──────── STORED DATA

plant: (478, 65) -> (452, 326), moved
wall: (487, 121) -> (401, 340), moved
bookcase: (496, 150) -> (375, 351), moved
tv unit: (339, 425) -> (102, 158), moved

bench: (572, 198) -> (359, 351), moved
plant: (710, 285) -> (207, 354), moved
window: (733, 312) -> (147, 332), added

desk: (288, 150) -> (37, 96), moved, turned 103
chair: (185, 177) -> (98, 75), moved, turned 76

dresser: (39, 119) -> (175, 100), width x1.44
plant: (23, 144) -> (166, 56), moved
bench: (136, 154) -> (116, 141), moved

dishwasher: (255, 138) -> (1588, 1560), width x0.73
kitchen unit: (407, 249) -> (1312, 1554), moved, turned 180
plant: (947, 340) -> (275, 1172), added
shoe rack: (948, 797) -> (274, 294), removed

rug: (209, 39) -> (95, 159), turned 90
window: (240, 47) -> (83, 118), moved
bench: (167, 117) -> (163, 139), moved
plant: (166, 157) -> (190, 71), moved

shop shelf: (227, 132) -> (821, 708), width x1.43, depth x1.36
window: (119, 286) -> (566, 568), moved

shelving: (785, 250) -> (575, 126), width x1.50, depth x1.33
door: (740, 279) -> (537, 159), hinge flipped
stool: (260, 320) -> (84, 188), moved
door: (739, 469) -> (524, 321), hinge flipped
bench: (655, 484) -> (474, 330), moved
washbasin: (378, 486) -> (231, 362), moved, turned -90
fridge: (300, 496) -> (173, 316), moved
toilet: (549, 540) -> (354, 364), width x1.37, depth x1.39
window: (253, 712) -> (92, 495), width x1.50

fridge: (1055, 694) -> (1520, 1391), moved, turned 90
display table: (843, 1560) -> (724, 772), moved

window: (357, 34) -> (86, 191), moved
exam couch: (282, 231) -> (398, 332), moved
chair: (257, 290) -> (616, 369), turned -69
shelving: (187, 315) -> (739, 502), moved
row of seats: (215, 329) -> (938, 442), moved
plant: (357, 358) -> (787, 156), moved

────────────────

:: HOW TO COMPLETE THIS TASK ::
Please return every line of the material above that includes "chair".

:: ANSWER TO THE PROBLEM ::
chair: (185, 177) -> (98, 75), moved, turned 76
chair: (257, 290) -> (616, 369), turned -69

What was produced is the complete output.